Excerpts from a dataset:
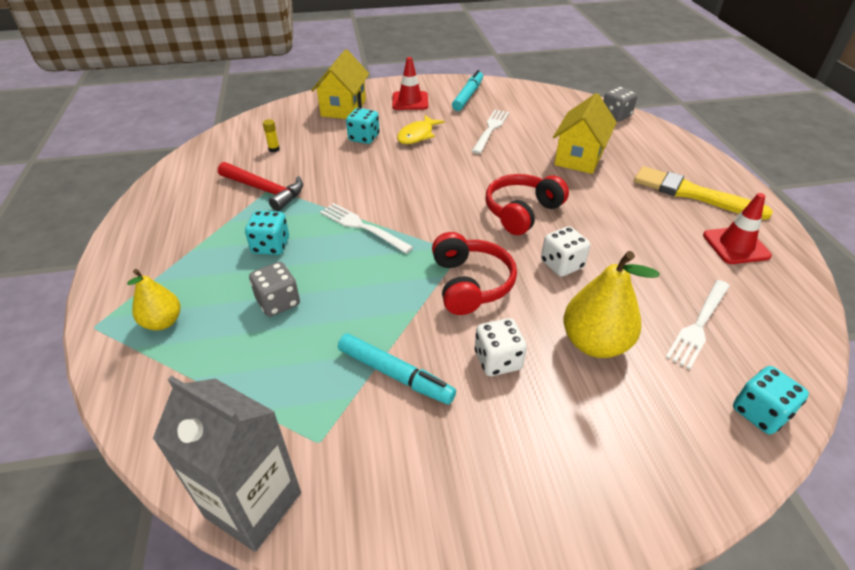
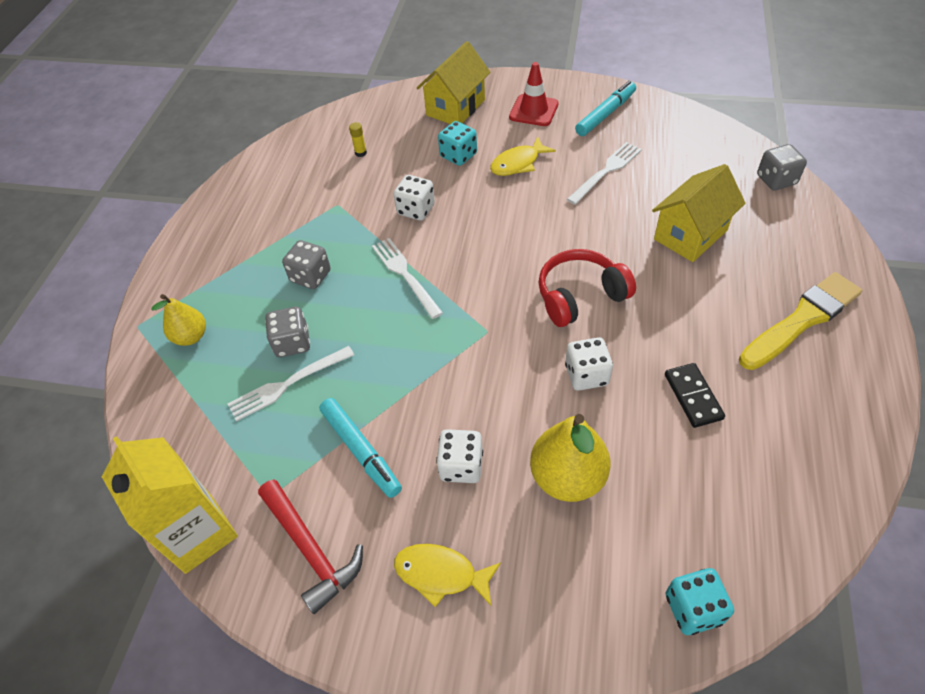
camera: 25 degrees right, 10 degrees up
grey carton [153,376,301,552] -> yellow carton [102,436,238,574]
red hammer [218,162,303,211] -> red hammer moved to [258,479,363,614]
turquoise dice [245,211,289,255] -> grey dice [282,240,331,289]
red headphones [432,232,517,315] -> none
yellow brush [634,166,773,220] -> yellow brush turned 90 degrees clockwise [739,272,862,370]
white fork [665,280,730,369] -> white fork moved to [228,346,354,422]
red traffic cone [703,193,772,264] -> none
none -> white dice [393,175,435,221]
none -> yellow fish [394,544,501,607]
none -> black domino [665,363,725,428]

PROMPT: For every line in the records above that holds "yellow", add one, and report the sum alone.

WRITTEN RESPONSE: 3